## RECORDS
▬▬▬▬▬▬▬▬▬▬

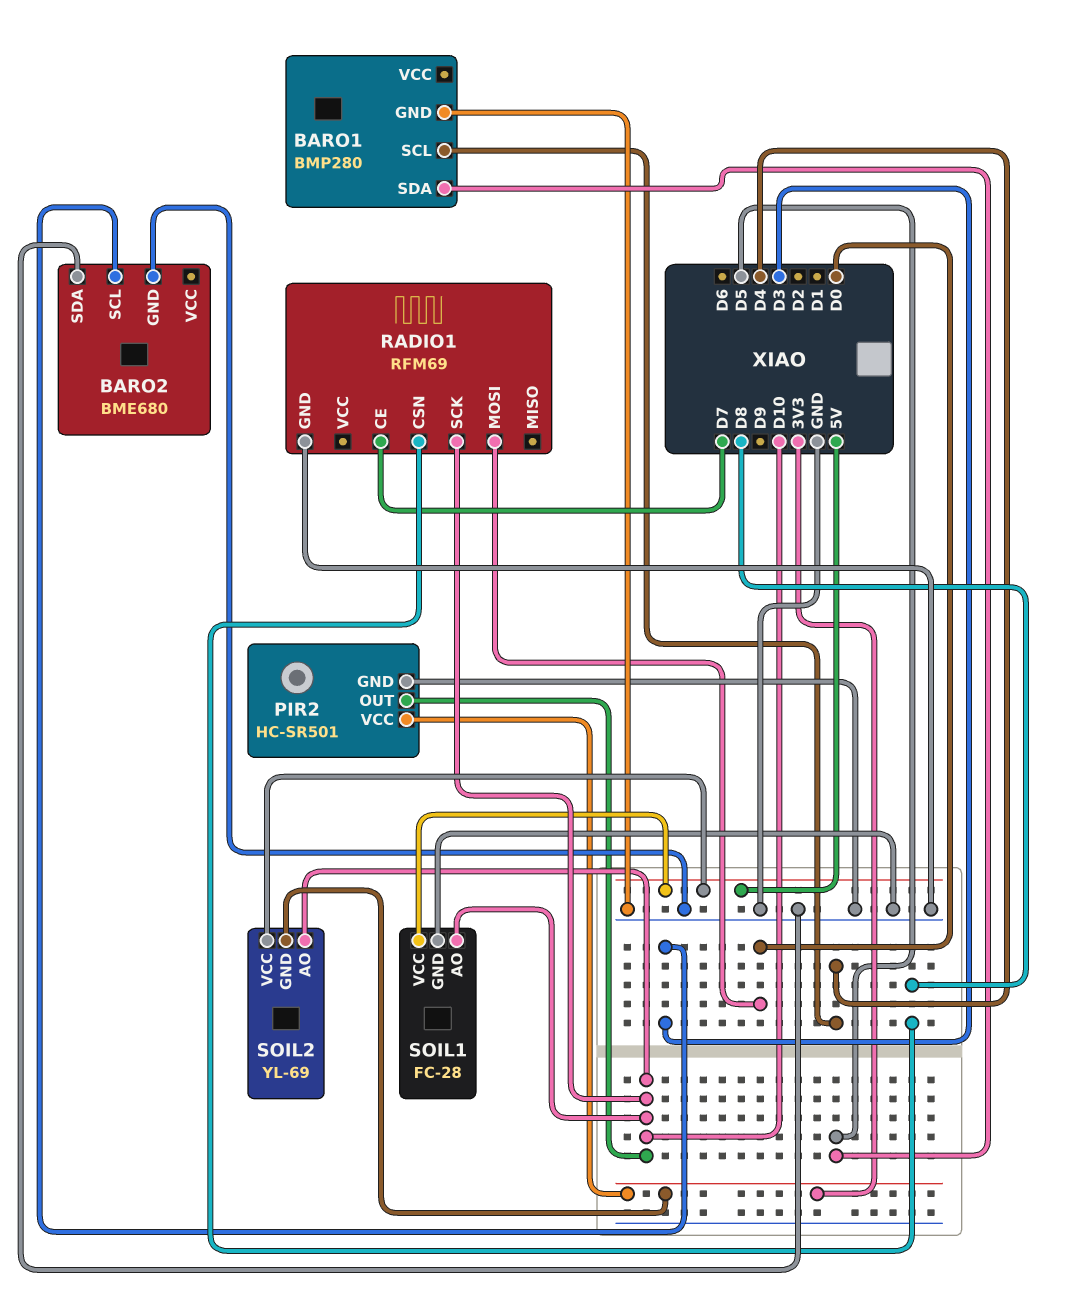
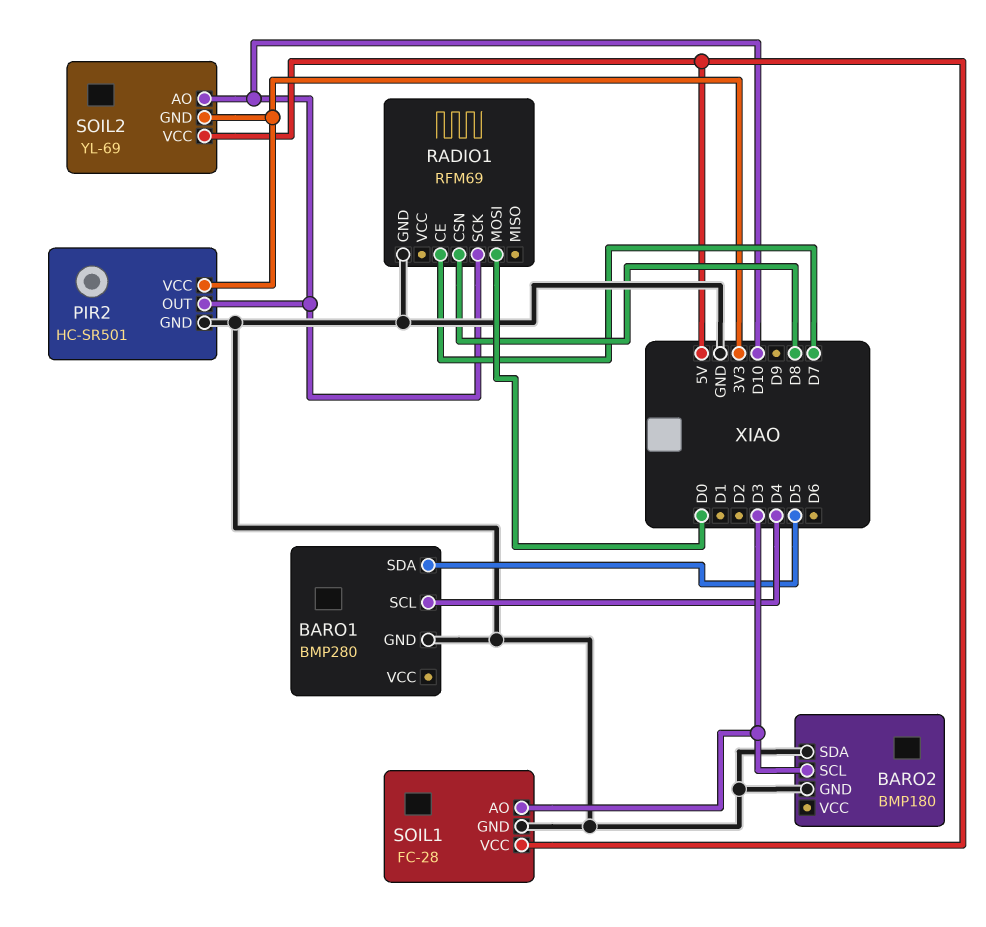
BARO2: BME680 -> BMP180
SOIL1 pin AO: D10 -> D3

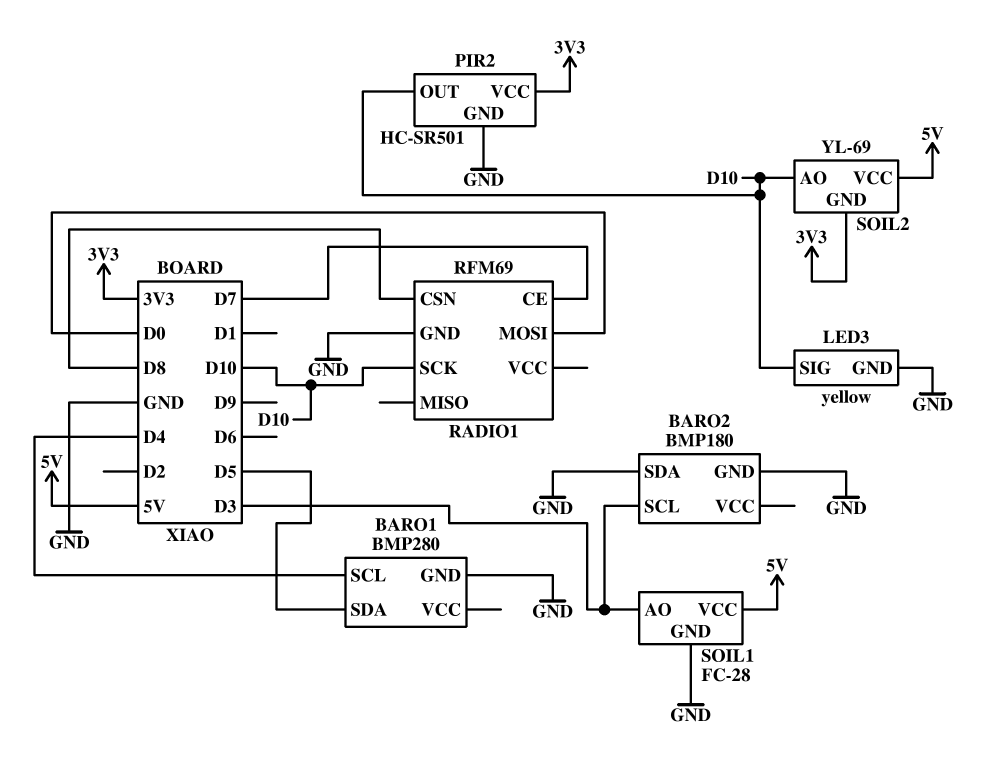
LED3: none -> yellow
LED3 pin GND: none -> GND
LED3 pin SIG: none -> D10

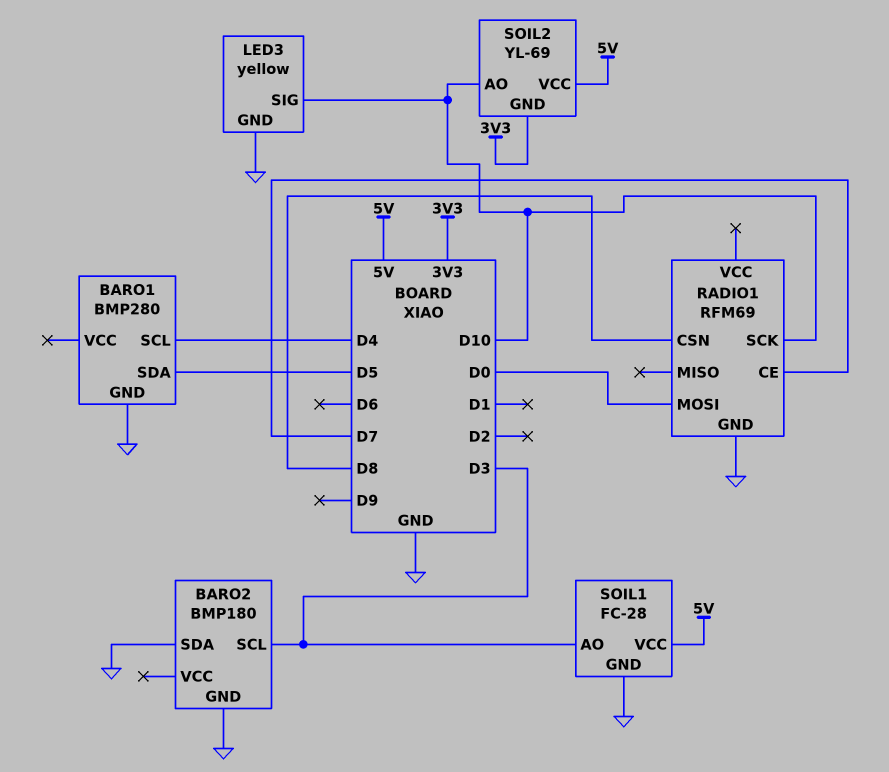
PIR2: HC-SR501 -> none
PIR2 pin GND: GND -> none
PIR2 pin OUT: D10 -> none
PIR2 pin VCC: 3V3 -> none

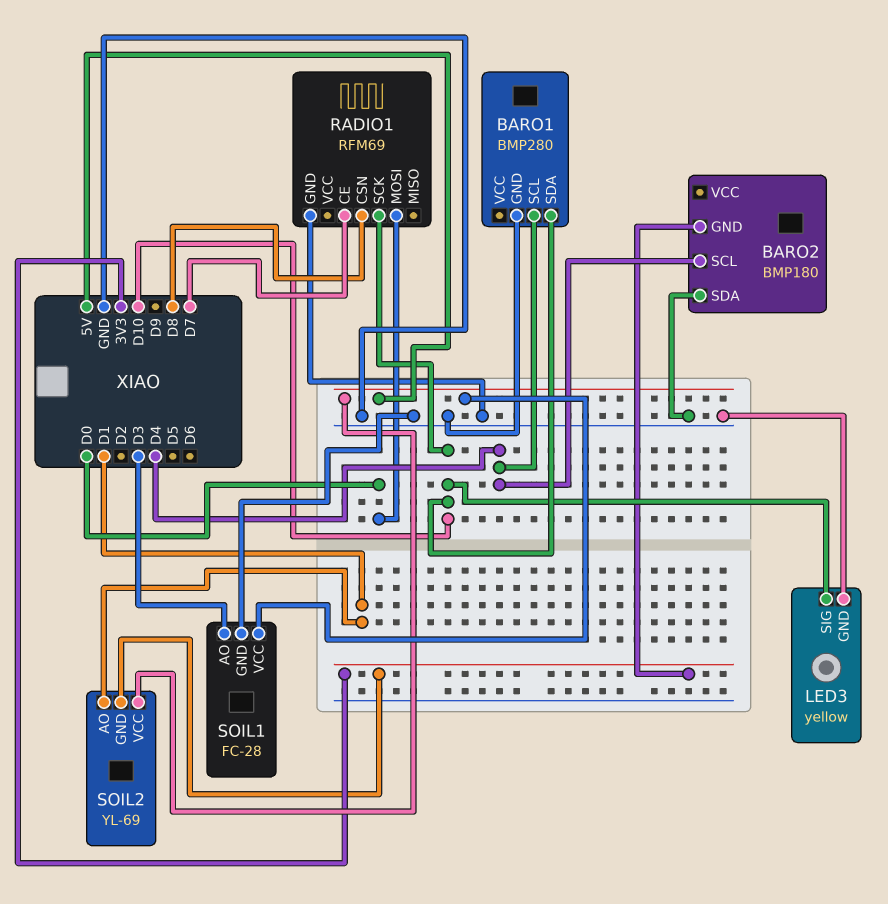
BARO1 pin SDA: D5 -> D10
BARO2 pin GND: GND -> 3V3
BARO2 pin SCL: D3 -> D4
SOIL2 pin AO: D10 -> D1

▬▬▬▬▬▬▬▬▬▬

## EXERCISE BRIEF
Across the entries above, find the lines with the string "none" and copy them.

## OUTPUT BELOW
LED3: none -> yellow
LED3 pin GND: none -> GND
LED3 pin SIG: none -> D10
PIR2: HC-SR501 -> none
PIR2 pin GND: GND -> none
PIR2 pin OUT: D10 -> none
PIR2 pin VCC: 3V3 -> none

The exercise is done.